(Task details): None of the pictures should be copied, though every line of the listing must be printed exactly.

Data START

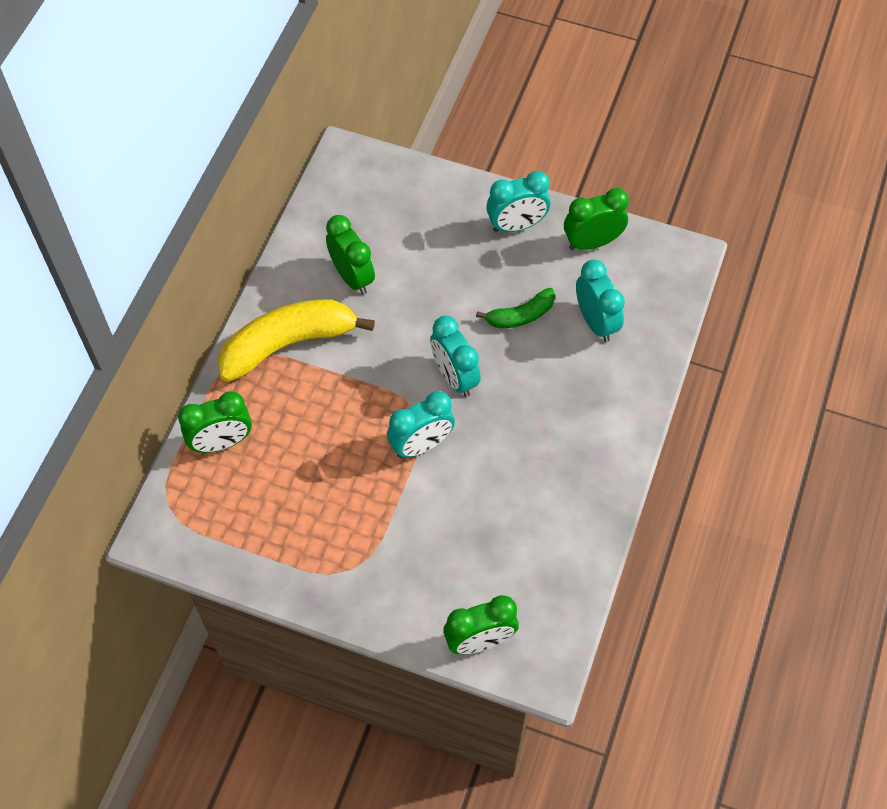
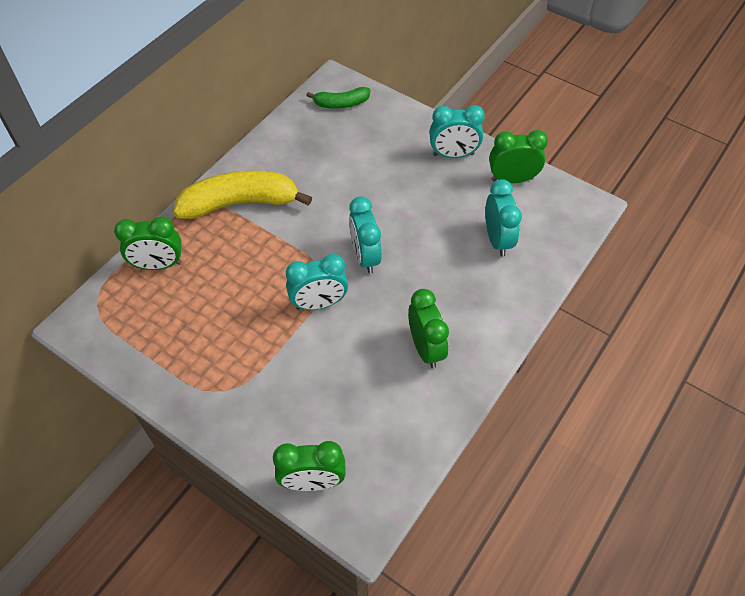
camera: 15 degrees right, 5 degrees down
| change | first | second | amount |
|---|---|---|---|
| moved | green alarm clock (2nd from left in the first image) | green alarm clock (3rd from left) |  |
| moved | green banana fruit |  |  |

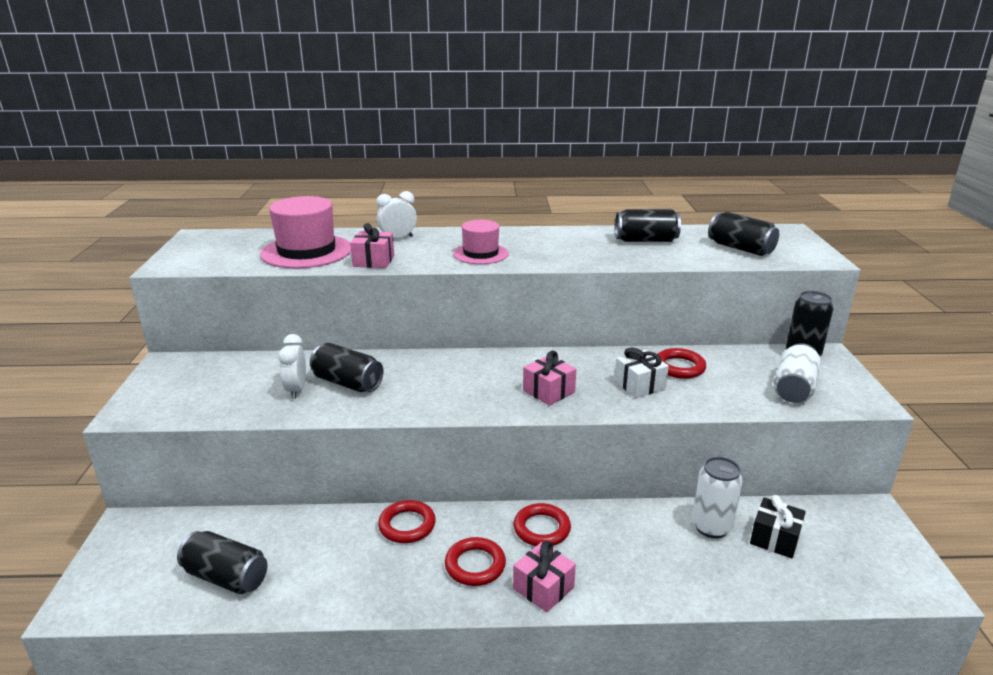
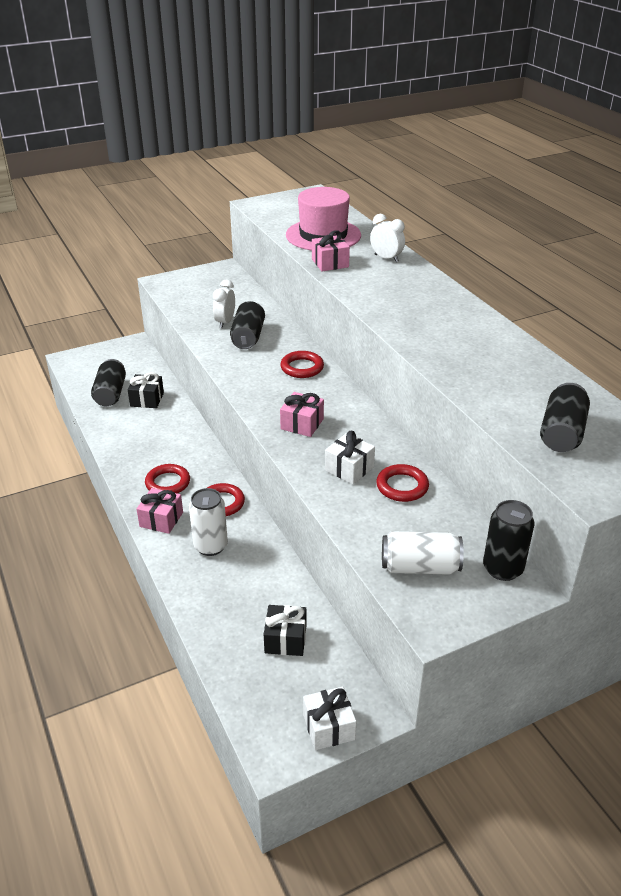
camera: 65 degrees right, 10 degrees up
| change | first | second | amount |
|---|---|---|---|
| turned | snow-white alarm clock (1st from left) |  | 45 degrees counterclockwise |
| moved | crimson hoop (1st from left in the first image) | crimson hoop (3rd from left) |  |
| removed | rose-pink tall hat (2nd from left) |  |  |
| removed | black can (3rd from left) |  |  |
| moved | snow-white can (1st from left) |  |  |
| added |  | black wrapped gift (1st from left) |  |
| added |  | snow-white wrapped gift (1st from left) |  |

Data END

(Result for this task):
camera: 15 degrees right, 5 degrees down
| change | first | second | amount |
|---|---|---|---|
| moved | green alarm clock (2nd from left in the first image) | green alarm clock (3rd from left) |  |
| moved | green banana fruit |  |  |

camera: 65 degrees right, 10 degrees up
| change | first | second | amount |
|---|---|---|---|
| turned | snow-white alarm clock (1st from left) |  | 45 degrees counterclockwise |
| moved | crimson hoop (1st from left in the first image) | crimson hoop (3rd from left) |  |
| removed | rose-pink tall hat (2nd from left) |  |  |
| removed | black can (3rd from left) |  |  |
| moved | snow-white can (1st from left) |  |  |
| added |  | black wrapped gift (1st from left) |  |
| added |  | snow-white wrapped gift (1st from left) |  |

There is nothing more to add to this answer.